§ Input

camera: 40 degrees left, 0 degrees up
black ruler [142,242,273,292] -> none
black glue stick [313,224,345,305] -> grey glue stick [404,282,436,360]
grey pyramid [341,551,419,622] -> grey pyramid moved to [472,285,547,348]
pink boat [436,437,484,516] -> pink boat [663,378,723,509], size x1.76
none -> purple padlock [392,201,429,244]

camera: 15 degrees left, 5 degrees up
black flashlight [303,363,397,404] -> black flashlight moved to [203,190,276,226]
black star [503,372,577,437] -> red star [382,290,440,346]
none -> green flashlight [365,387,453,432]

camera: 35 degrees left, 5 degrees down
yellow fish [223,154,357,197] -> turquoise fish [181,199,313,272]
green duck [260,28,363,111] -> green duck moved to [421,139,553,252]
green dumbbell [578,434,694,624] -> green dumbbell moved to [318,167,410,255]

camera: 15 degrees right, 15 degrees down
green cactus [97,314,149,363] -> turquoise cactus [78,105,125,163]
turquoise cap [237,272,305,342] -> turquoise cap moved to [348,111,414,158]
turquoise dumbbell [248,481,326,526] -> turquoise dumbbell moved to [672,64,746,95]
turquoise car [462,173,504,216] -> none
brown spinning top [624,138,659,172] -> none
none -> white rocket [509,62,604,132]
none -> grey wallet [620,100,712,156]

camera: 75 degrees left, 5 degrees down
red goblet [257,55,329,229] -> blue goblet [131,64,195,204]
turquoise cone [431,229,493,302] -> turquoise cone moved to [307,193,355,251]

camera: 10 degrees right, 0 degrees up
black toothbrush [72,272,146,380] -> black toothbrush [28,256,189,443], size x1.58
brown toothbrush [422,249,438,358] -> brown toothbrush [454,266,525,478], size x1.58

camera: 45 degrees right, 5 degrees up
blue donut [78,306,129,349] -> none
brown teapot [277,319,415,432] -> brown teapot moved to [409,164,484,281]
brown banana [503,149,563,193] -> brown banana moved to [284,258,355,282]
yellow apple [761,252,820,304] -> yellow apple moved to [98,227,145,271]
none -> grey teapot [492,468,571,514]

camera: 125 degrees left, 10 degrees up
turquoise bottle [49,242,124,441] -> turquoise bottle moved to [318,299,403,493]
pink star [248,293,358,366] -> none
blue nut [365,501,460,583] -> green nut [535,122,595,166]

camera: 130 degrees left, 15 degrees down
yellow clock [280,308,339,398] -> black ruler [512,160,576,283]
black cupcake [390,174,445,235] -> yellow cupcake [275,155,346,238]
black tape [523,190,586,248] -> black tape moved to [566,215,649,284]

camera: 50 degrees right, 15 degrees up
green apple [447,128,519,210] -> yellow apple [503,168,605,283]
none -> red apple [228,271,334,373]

§ What to produce
Read the listing above, then copy every line that includes the string "star".

§ Expected output
black star [503,372,577,437] -> red star [382,290,440,346]
pink star [248,293,358,366] -> none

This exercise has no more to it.